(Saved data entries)
▼

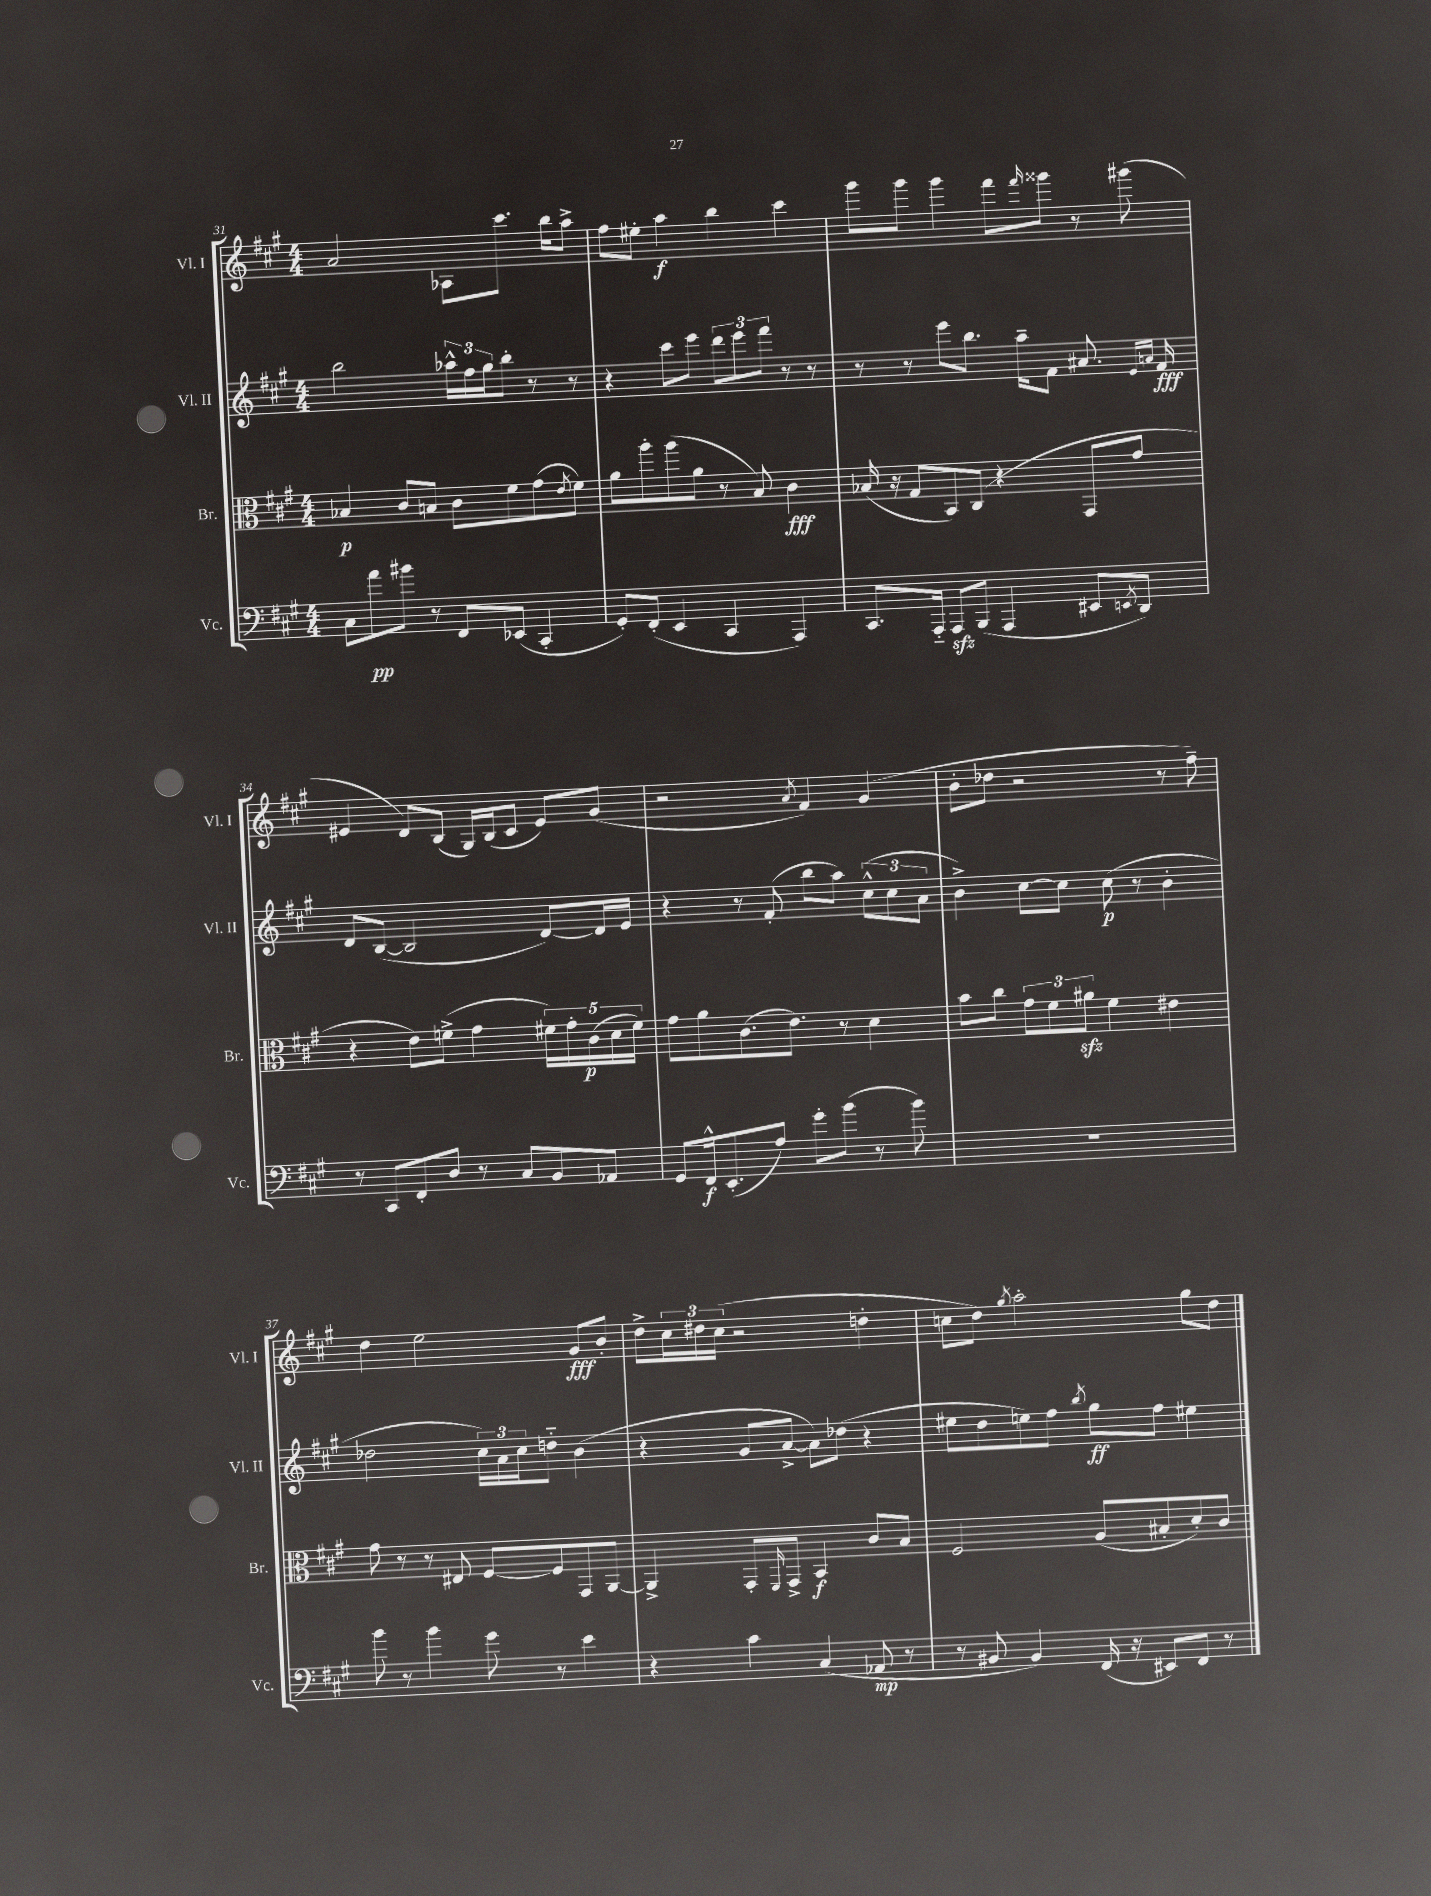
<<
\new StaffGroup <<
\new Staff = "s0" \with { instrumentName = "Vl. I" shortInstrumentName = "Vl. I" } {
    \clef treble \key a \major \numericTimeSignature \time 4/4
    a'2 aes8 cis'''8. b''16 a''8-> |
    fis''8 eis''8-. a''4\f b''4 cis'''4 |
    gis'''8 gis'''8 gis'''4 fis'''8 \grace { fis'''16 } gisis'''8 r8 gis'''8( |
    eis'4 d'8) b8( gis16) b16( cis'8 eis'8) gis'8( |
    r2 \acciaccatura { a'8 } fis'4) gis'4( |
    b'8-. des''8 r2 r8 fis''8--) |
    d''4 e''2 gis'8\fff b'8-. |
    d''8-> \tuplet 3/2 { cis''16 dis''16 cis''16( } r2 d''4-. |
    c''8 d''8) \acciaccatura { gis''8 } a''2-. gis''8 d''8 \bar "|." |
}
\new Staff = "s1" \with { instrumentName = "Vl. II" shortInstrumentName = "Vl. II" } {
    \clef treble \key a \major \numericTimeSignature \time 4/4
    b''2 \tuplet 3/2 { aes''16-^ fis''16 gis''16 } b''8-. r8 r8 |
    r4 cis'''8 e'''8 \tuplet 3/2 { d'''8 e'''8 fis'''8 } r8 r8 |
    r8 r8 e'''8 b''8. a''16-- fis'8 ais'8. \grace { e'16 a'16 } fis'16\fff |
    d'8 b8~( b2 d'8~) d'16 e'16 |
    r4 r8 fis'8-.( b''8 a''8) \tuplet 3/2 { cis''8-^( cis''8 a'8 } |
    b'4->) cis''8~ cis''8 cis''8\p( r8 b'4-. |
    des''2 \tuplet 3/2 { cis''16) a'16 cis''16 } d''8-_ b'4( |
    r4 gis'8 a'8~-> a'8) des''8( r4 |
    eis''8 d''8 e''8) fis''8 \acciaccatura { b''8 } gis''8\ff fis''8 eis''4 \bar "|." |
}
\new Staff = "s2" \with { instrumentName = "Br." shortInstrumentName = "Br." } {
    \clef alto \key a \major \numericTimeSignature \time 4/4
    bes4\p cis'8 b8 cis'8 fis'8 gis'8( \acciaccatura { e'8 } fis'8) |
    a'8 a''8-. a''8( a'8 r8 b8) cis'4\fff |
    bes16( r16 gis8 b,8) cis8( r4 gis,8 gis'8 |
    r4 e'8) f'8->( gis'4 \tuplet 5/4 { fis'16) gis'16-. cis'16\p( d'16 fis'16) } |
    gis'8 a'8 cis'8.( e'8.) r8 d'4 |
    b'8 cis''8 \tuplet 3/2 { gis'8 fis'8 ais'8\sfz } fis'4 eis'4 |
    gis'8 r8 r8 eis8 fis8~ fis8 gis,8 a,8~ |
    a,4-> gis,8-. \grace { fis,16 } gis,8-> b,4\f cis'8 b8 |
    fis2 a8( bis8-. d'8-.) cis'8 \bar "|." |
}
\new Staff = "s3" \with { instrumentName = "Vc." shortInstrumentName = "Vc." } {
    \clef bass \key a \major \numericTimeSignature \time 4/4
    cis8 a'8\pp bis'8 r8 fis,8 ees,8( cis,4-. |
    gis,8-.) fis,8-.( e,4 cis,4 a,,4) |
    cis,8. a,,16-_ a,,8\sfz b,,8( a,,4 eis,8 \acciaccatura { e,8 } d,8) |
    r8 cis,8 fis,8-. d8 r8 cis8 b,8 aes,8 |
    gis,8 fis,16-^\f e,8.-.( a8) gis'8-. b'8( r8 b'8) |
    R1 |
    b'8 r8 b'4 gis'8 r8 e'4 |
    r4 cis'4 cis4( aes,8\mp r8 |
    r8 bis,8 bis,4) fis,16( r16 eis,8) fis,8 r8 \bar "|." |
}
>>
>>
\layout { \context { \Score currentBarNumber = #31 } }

▲

DIRECTIVE:
Retype every row above exactly as it appears, leaving out the pictures.

WRITTEN SOLUTION:
<<
\new StaffGroup <<
\new Staff = "s0" \with { instrumentName = "Vl. I" shortInstrumentName = "Vl. I" } {
    \clef treble \key a \major \numericTimeSignature \time 4/4
    a'2 aes8 cis'''8. b''16 a''8-> |
    fis''8 eis''8-. a''4\f b''4 cis'''4 |
    gis'''8 gis'''8 gis'''4 fis'''8 \grace { fis'''16 } gisis'''8 r8 gis'''8( |
    eis'4 d'8) b8( gis16) b16( cis'8 eis'8) gis'8( |
    r2 \acciaccatura { a'8 } fis'4) gis'4( |
    b'8-. des''8 r2 r8 fis''8--) |
    d''4 e''2 gis'8\fff b'8-. |
    d''8-> \tuplet 3/2 { cis''16 dis''16 cis''16( } r2 d''4-. |
    c''8 d''8) \acciaccatura { gis''8 } a''2-. gis''8 d''8 \bar "|." |
}
\new Staff = "s1" \with { instrumentName = "Vl. II" shortInstrumentName = "Vl. II" } {
    \clef treble \key a \major \numericTimeSignature \time 4/4
    b''2 \tuplet 3/2 { aes''16-^ fis''16 gis''16 } b''8-. r8 r8 |
    r4 cis'''8 e'''8 \tuplet 3/2 { d'''8 e'''8 fis'''8 } r8 r8 |
    r8 r8 e'''8 b''8. a''16-- fis'8 ais'8. \grace { e'16 a'16 } fis'16\fff |
    d'8 b8~( b2 d'8~) d'16 e'16 |
    r4 r8 fis'8-.( b''8 a''8) \tuplet 3/2 { cis''8-^( cis''8 a'8 } |
    b'4->) cis''8~ cis''8 cis''8\p( r8 b'4-. |
    des''2 \tuplet 3/2 { cis''16) a'16 cis''16 } d''8-_ b'4( |
    r4 gis'8 a'8~-> a'8) des''8( r4 |
    eis''8 d''8 e''8) fis''8 \acciaccatura { b''8 } gis''8\ff fis''8 eis''4 \bar "|." |
}
\new Staff = "s2" \with { instrumentName = "Br." shortInstrumentName = "Br." } {
    \clef alto \key a \major \numericTimeSignature \time 4/4
    bes4\p cis'8 b8 cis'8 fis'8 gis'8( \acciaccatura { e'8 } fis'8) |
    a'8 a''8-. a''8( a'8 r8 b8) cis'4\fff |
    bes16( r16 gis8 b,8) cis8( r4 gis,8 gis'8 |
    r4 e'8) f'8->( gis'4 \tuplet 5/4 { fis'16) gis'16-. cis'16\p( d'16 fis'16) } |
    gis'8 a'8 cis'8.( e'8.) r8 d'4 |
    b'8 cis''8 \tuplet 3/2 { gis'8 fis'8 ais'8\sfz } fis'4 eis'4 |
    gis'8 r8 r8 eis8 fis8~ fis8 gis,8 a,8~ |
    a,4-> gis,8-. \grace { fis,16 } gis,8-> b,4\f cis'8 b8 |
    fis2 a8( bis8-. d'8-.) cis'8 \bar "|." |
}
\new Staff = "s3" \with { instrumentName = "Vc." shortInstrumentName = "Vc." } {
    \clef bass \key a \major \numericTimeSignature \time 4/4
    cis8 a'8\pp bis'8 r8 fis,8 ees,8( cis,4-. |
    gis,8-.) fis,8-.( e,4 cis,4 a,,4) |
    cis,8. a,,16-_ a,,8\sfz b,,8( a,,4 eis,8 \acciaccatura { e,8 } d,8) |
    r8 cis,8 fis,8-. d8 r8 cis8 b,8 aes,8 |
    gis,8 fis,16-^\f e,8.-.( a8) gis'8-. b'8( r8 b'8) |
    R1 |
    b'8 r8 b'4 gis'8 r8 e'4 |
    r4 cis'4 cis4( aes,8\mp r8 |
    r8 bis,8 bis,4) fis,16( r16 eis,8) fis,8 r8 \bar "|." |
}
>>
>>
\layout { \context { \Score currentBarNumber = #31 } }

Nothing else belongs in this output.